Begin at the line with "tenedor (marrón) 387, 546, 65, 80" and output every line through the end of the records, exactly as given. Omit pictures.

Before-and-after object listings

______________________________

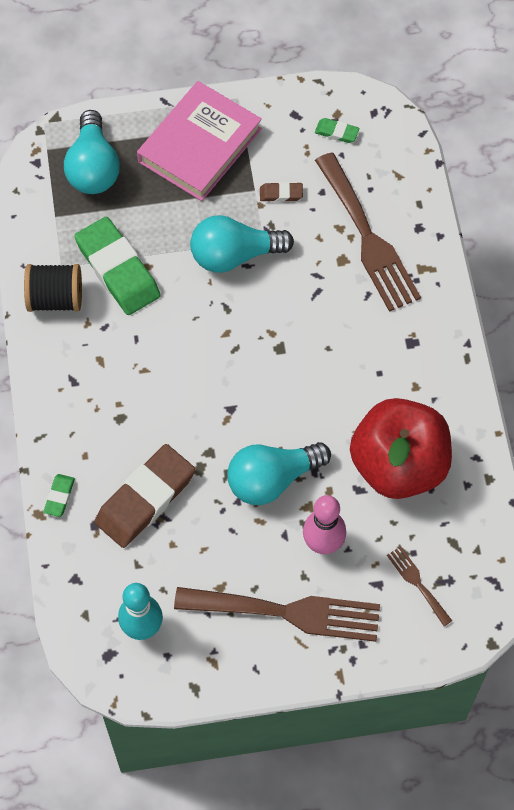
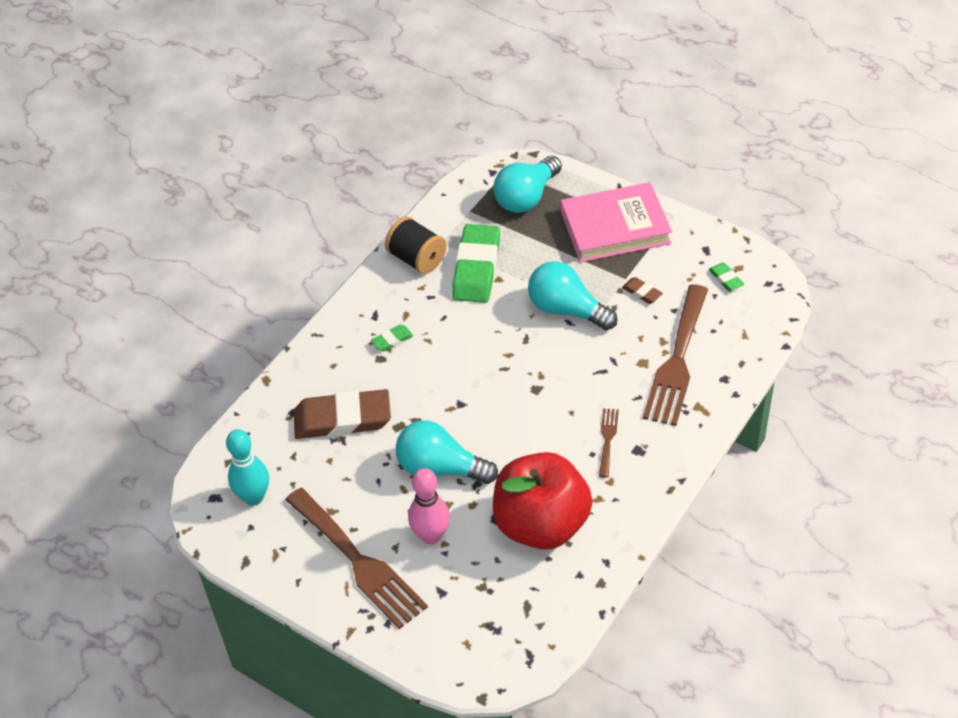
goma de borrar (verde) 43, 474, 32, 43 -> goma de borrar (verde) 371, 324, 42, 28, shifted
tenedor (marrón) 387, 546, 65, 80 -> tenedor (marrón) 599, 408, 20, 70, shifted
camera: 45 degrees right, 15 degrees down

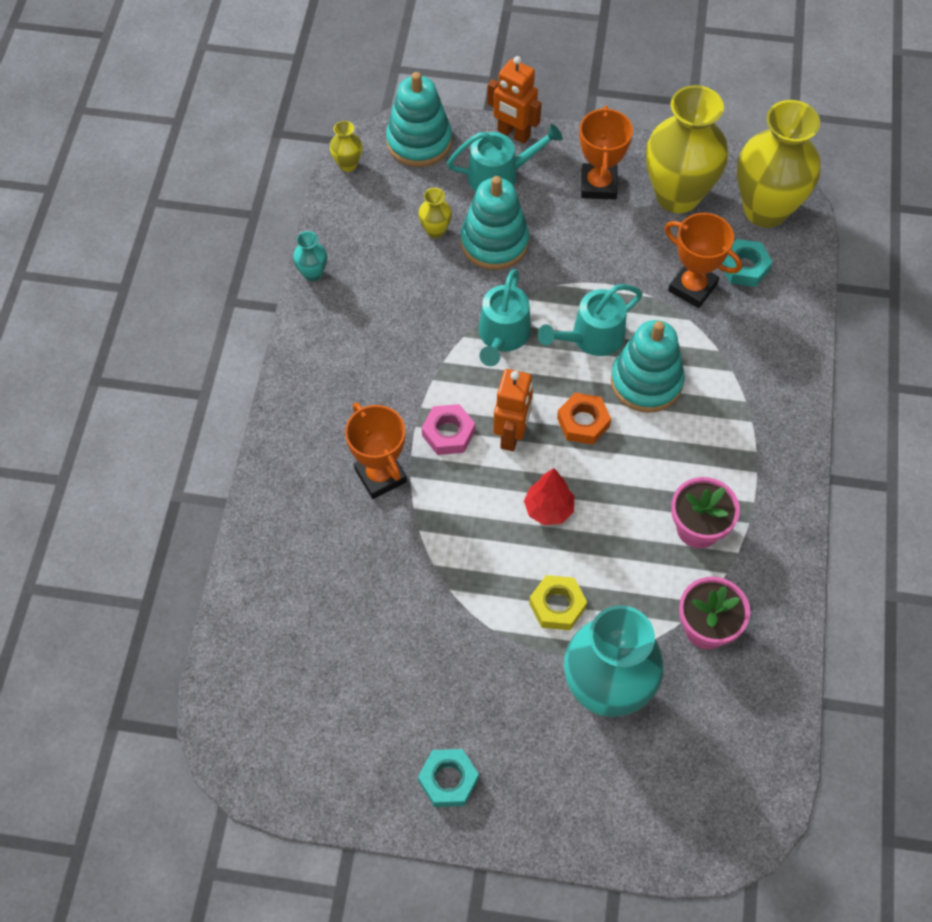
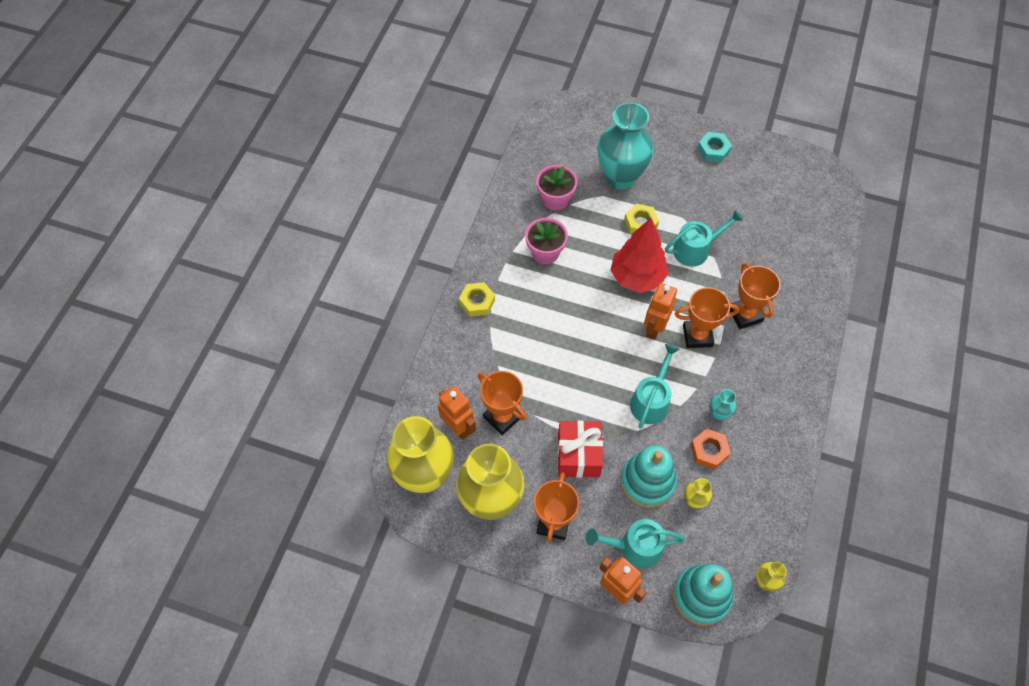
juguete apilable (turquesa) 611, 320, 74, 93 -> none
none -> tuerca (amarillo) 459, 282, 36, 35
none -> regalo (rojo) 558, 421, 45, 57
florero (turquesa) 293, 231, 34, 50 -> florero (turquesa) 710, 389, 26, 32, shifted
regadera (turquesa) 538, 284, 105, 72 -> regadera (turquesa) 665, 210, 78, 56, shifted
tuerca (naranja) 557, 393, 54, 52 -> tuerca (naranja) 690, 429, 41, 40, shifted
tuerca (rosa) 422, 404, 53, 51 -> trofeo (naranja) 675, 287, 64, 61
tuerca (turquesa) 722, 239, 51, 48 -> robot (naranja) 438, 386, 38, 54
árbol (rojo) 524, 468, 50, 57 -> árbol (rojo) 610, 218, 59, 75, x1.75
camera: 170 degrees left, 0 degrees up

______________________________

_TASK RESPONSE:_
tenedor (marrón) 387, 546, 65, 80 -> tenedor (marrón) 599, 408, 20, 70, shifted
camera: 45 degrees right, 15 degrees down

juguete apilable (turquesa) 611, 320, 74, 93 -> none
none -> tuerca (amarillo) 459, 282, 36, 35
none -> regalo (rojo) 558, 421, 45, 57
florero (turquesa) 293, 231, 34, 50 -> florero (turquesa) 710, 389, 26, 32, shifted
regadera (turquesa) 538, 284, 105, 72 -> regadera (turquesa) 665, 210, 78, 56, shifted
tuerca (naranja) 557, 393, 54, 52 -> tuerca (naranja) 690, 429, 41, 40, shifted
tuerca (rosa) 422, 404, 53, 51 -> trofeo (naranja) 675, 287, 64, 61
tuerca (turquesa) 722, 239, 51, 48 -> robot (naranja) 438, 386, 38, 54
árbol (rojo) 524, 468, 50, 57 -> árbol (rojo) 610, 218, 59, 75, x1.75
camera: 170 degrees left, 0 degrees up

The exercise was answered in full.